═══ DATASET EXTRACT

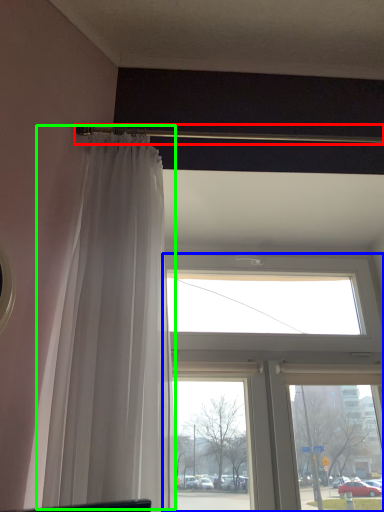
Question: Which object is the closest to the beam (highlighted by a red box)? Choose among these: window (highlighted by a blue box) or curtain (highlighted by a green box).

Choices:
 (A) window
 (B) curtain

Answer: (B)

══════

* PROMPT: Quote the lines above word for word, leaving out the picture.

* RESULT OF THE TASK:
Question: Which object is the closest to the beam (highlighted by a red box)? Choose among these: window (highlighted by a blue box) or curtain (highlighted by a green box).

Choices:
 (A) window
 (B) curtain

Answer: (B)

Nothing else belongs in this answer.